§ **GOAL OF THE EXERCISE**:
Through the end of the data below, output every line exactly, beginning with the line that contains "The second view gained".

*** Block opens ***

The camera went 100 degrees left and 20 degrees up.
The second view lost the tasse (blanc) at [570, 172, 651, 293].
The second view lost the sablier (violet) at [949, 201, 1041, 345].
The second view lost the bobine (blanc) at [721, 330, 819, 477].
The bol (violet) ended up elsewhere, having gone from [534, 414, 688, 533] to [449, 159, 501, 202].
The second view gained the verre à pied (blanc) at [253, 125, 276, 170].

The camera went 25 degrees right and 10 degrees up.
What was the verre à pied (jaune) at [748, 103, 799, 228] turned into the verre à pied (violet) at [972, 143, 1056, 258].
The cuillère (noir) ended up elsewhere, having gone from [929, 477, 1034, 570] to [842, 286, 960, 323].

*** Block closes ***

§ **PROBLEM SOLUTION**:
The second view gained the verre à pied (blanc) at [253, 125, 276, 170].

The camera went 25 degrees right and 10 degrees up.
What was the verre à pied (jaune) at [748, 103, 799, 228] turned into the verre à pied (violet) at [972, 143, 1056, 258].
The cuillère (noir) ended up elsewhere, having gone from [929, 477, 1034, 570] to [842, 286, 960, 323].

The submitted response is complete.